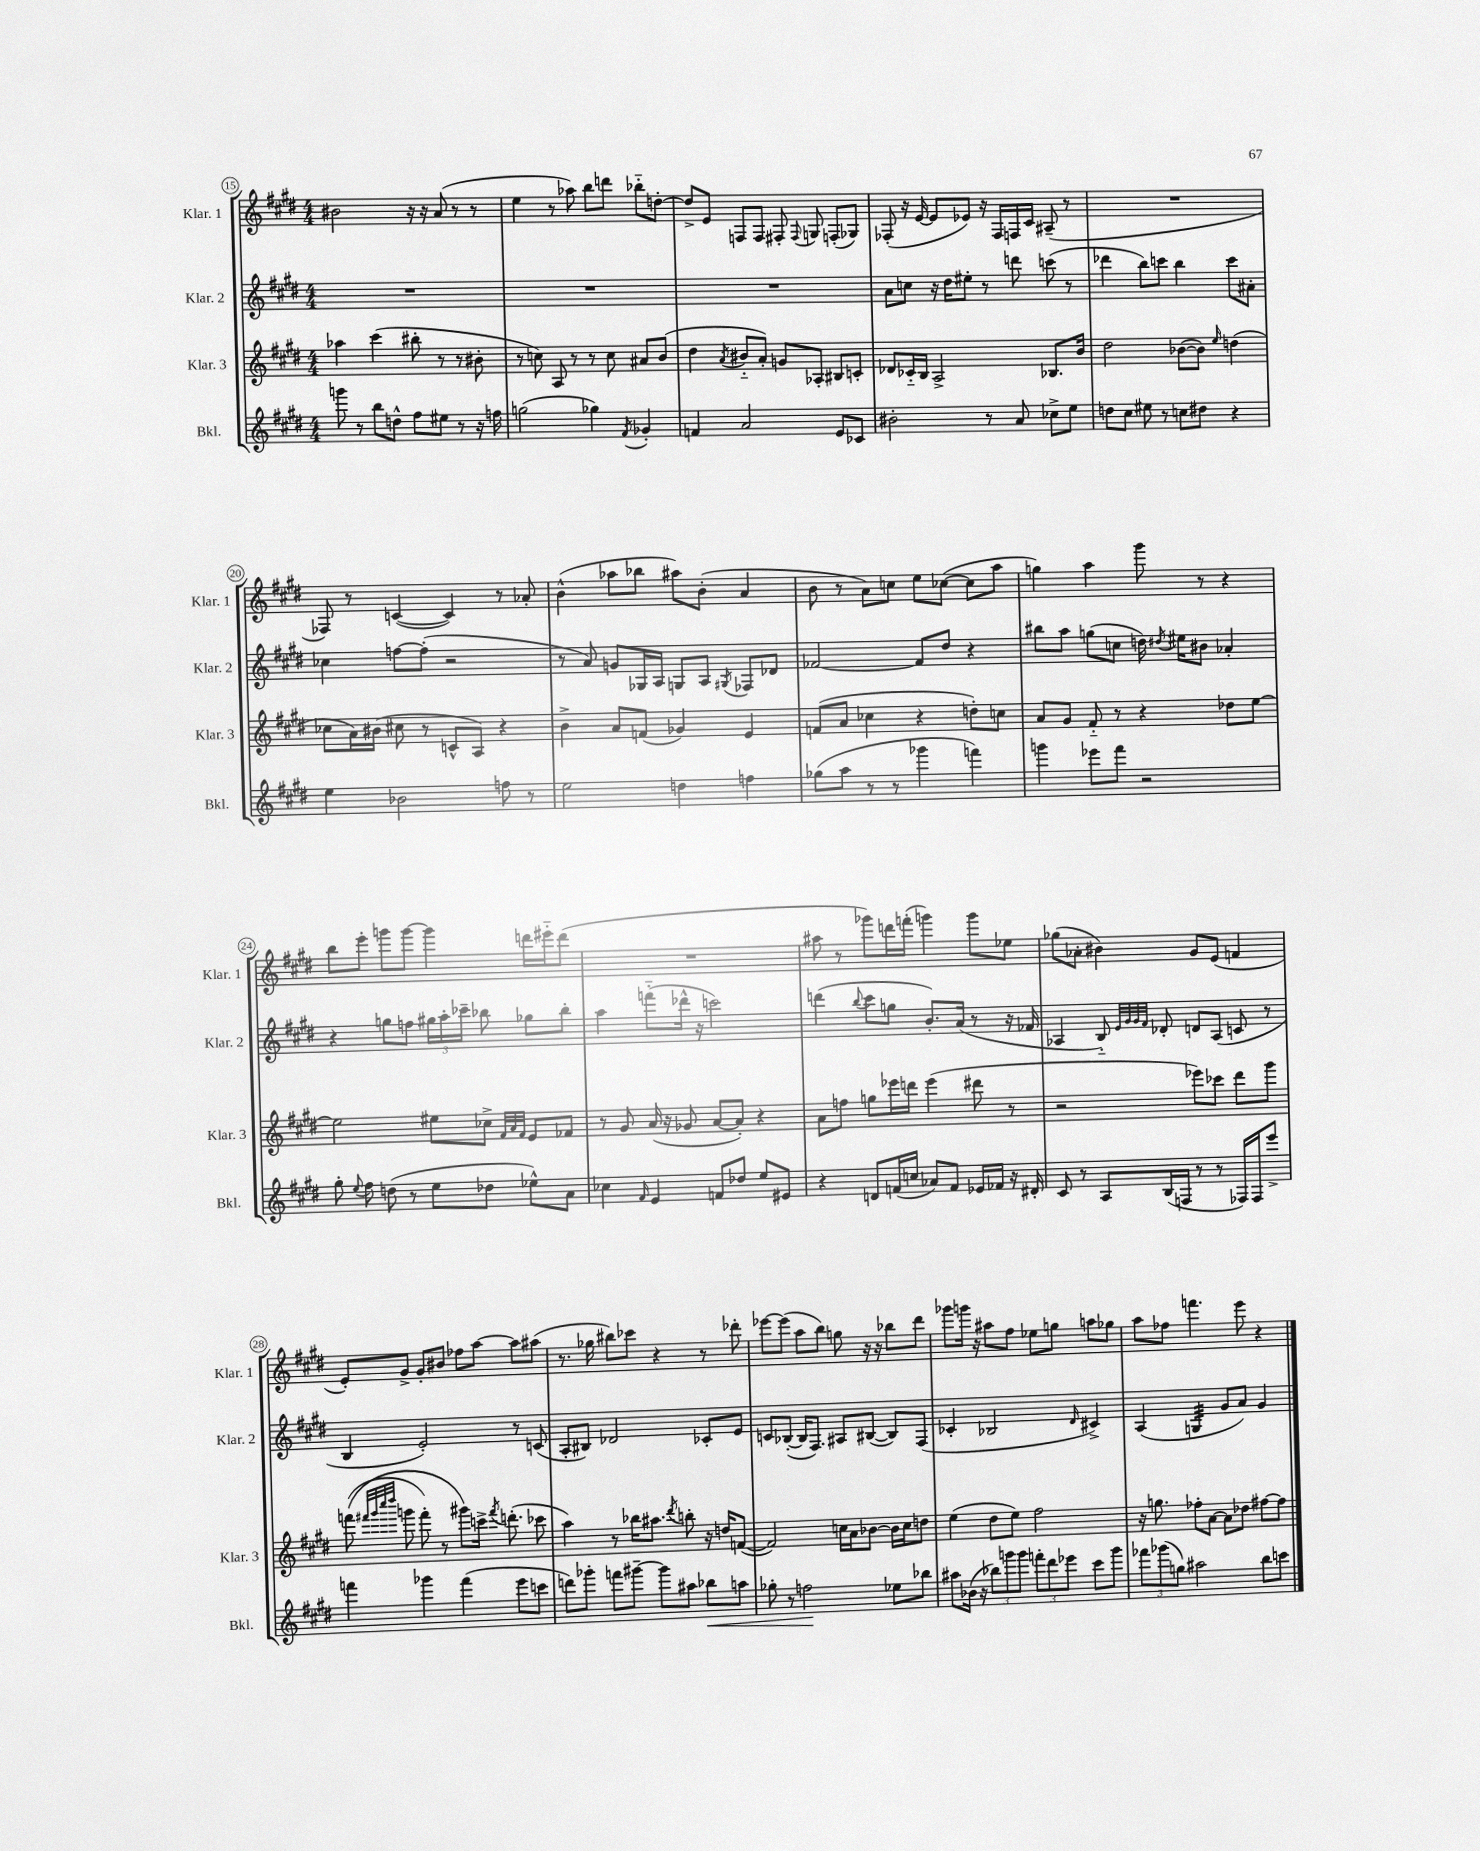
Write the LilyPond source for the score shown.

<<
\new StaffGroup <<
\new Staff = "s0" \with { instrumentName = "Klar. 1" shortInstrumentName = "Klar. 1" } {
    \clef treble \key e \major \numericTimeSignature \time 4/4
    \autoBeamOff bis'2 r16 r16 a'8( r8 r8 |
    e''4 r8 aes''8) b''8[ d'''8] bes''8[-_ d''8]~-. |
    d''8[-> e'8] f8[ f8] fis8-. \appoggiatura { fis8 } g8 f8[-.( ges8]) |
    fes8-.( r16 e'16~ e'8[ ees'8]) r16 fes16[ f16 cis'16] ais8--( r8 |
    R1 |
    fes8) r8 c'4~( c'4) r8 aes'8-. |
    b'4-^( aes''8[ bes''8] ais''8[) b'8]-.( a'4 |
    b'8 r8 a'8[) c''8] e''8[ ces''8]~( ces''8[ a''8] |
    g''4) a''4 gis'''8 r8 r4 |
    b''8[ e'''8]-. g'''8[ g'''8]~ g'''4 d'''16[ eis'''16-_ d'''8]( |
    R1 |
    ais''8 r8 ges'''8[) d'''16 f'''16]-.( g'''4) g'''8[ ees''8] |
    ges''8[( aes'8]-. bis'4) gis'8[ e'8]( f'4 |
    e'8[-.) gis'8]-> gis'8[-. bis'8] fes''8[ a''8]~ a''8[ ais''8]( |
    r8. ges''16 bis''8[) ces'''8] r4 r8 des'''8-. |
    ees'''8[~ ees'''8]( a''8[ b''8]) g''8 r16 r16 bes''8[ dis'''8] |
    ges'''8[ g'''16] r16 ais''8[ fis''8] ees''8[ g''8] a''8[ ges''8] |
    a''8[ fes''8] f'''4. e'''8 r4 \bar "|." |
}
\new Staff = "s1" \with { instrumentName = "Klar. 2" shortInstrumentName = "Klar. 2" } {
    \clef treble \key e \major \numericTimeSignature \time 4/4
    \autoBeamOff R1 |
    R1 |
    R1 |
    a'8[ c''8] r16 dis''16[ eis''8]-. r8 d'''8 c'''8( r8 |
    des'''4 b''8[) c'''8] b''4 c'''8[ ais'8]-. |
    ces''4 f''8[~ f''8]-.( r2 |
    r8 a'8) g'8[ ges16 a16] g8[ a8] \acciaccatura { gis8 } fes8[ des'8] |
    fes'2~ fes'8[ dis''8] r4 |
    bis''8[ a''8] g''8[( c''8] d''16) \acciaccatura { dis''8 } eis''16[ bis'8] aes'4-. |
    r4 g''8[ f''8] \tuplet 3/2 { gis''16[ a''16-. ces'''16]-- } bes''8 ges''8[ bes''8]-. |
    a''4 f'''8[-_( des'''16]-^ r16 c'''2) |
    d'''4( \appoggiatura { b''8 } cis'''8[ g''8] b'8.[-.) a'16]( r8 r16 fes'16 |
    aes4 b8-_) \grace { e'32[ gis'32 gis'32 fis'32] } des'8-. d'8[ aes8]( c'8 r8 |
    b4 e'2-.) r8 c'8( |
    a8[-. bis8]) des'2 ces'8[-. e'8] |
    c'8[ bes8]~-.( bes16[ fis8.]) ais8[ bis8]~( bis8[) fis8]( |
    ces'4-. bes2 \grace { dis'16 } cis'4->) |
    a4( g4:32 gis'8[ a'8]) gis'4 \bar "|." |
}
\new Staff = "s2" \with { instrumentName = "Klar. 3" shortInstrumentName = "Klar. 3" } {
    \clef treble \key e \major \numericTimeSignature \time 4/4
    \autoBeamOff aes''4 cis'''4( bis''8-. r8 r8 bis'8-. |
    r8 c''8) a8 r8 r8 c''8 ais'8[ b'8]( |
    dis''4 \acciaccatura { a'8 } bis'8[-_ a'8]-.) g'8[ aes8]-. bis8[ c'8]-. |
    des'8[ ces'16-_ b16] a2-> bes8.[ b'16] |
    dis''2 bes'8[~( bes'8]) \grace { e''16 } d''4( |
    ces''8[ a'16) bis'16]( cis''8 r8 c'8[-^ a8]) r4 |
    b'4-> a'8[ f'8]( ges'4) e'4 |
    f'8[( a'8] ces''4 r4 d''8[-.) c''8] |
    a'8[ gis'8] fis'8-_ r8 r4 des''8[ e''8]~ |
    e''2 eis''8[ ces''8]-> \grace { fis'32[ a'32 fis'32] } e'8[ fes'8] |
    r8 gis'8 a'16( r16 ges'8 a'8[~ a'8]-.) r4 |
    a'8[ f''8] g''8[ ees'''16 d'''16] ees'''4( dis'''8 r8 |
    r2 ees'''8[) ces'''8] dis'''8[ gis'''8] |
    f'''8(\( \grace { fis'''32[ gis'''32 cis''''32 dis''''32] } g'''8 fis'''8-.) r8 gis'''8[\) c'''16]-> \acciaccatura { fis'''8 } d'''8.-.( ces'''8 |
    a''4) r8 bes''16[ ais''8.] \acciaccatura { dis'''8 } b''8-. r16 d''16[ f'8]~( |
    f'2) c''16[ a'16 bes'8]~ bes'16[ c''16 d''8] |
    e''4( dis''8[ e''8]) fis''2 |
    r16 g''8. fes''8[-. a'8]~ a'8[ des''8] fis''8[~ fis''8] \bar "|." |
}
\new Staff = "s3" \with { instrumentName = "Bkl." shortInstrumentName = "Bkl." } {
    \clef treble \key e \major \numericTimeSignature \time 4/4
    \autoBeamOff g'''8 r8 b''8[ d''8]-^ fis''8[ eis''8] r8 r16 f''16 |
    g''2( ges''4) \acciaccatura { fis'8 } ges'4-. |
    f'4 a'2 e'8[ ces'8] |
    bis'2-. r8 a'8 ces''8[-> e''8] |
    d''8[ cis''8] eis''8 r8 c''8[ dis''8] r4 |
    e''4 bes'2 f''8 r8 |
    e''2 d''4 f''4 |
    ges''8[( a''8] r8 r8 ges'''4 f'''4) |
    g'''4 ees'''8[ fis'''8] r2 |
    gis''8-. \appoggiatura { e''8 } fis''8 d''8( r8 e''8[ des''8] ees''8[-^) a'8] |
    ces''4 \grace { fis'16 } e'4 f'8[ des''8] e''8[ eis'8] |
    r4 d'8[ f'16( c''16] aes'8[) f'8] ees'16[ fes'16] r16 dis'16-. |
    cis'8 r8 a8[ b16( f16] r8 r8 fes16[) fes16 e'''8]-> |
    f'''4 ges'''4 f'''4( e'''8[ c'''8] |
    d'''8[) ges'''8]-. f'''8[ gis'''8]~-- gis'''8[ ais''8] bes''8[\< a''8] |
    ges''8-. r8 f''2\! ees''8[ bes''8] |
    ais''8[ bes'16]( r16 \tuplet 3/2 { bes''8[) g'''8 g'''8] } \tuplet 3/2 { f'''8[-. dis'''8 ees'''8] } cis'''8[ g'''8] |
    \tuplet 3/2 { fes'''8[ ges'''8( g''8]) } ais''2 b''8[ c'''8] \bar "|." |
}
>>
>>
\layout { \context { \Score currentBarNumber = #15 \override BarNumber.stencil = #(make-stencil-circler 0.1 0.3 ly:text-interface::print) } }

|---|

Return every line from the records above that contains the string "shortInstrumentName".

== Exercise result ==
\new Staff = "s0" \with { instrumentName = "Klar. 1" shortInstrumentName = "Klar. 1" } {
\new Staff = "s1" \with { instrumentName = "Klar. 2" shortInstrumentName = "Klar. 2" } {
\new Staff = "s2" \with { instrumentName = "Klar. 3" shortInstrumentName = "Klar. 3" } {
\new Staff = "s3" \with { instrumentName = "Bkl." shortInstrumentName = "Bkl." } {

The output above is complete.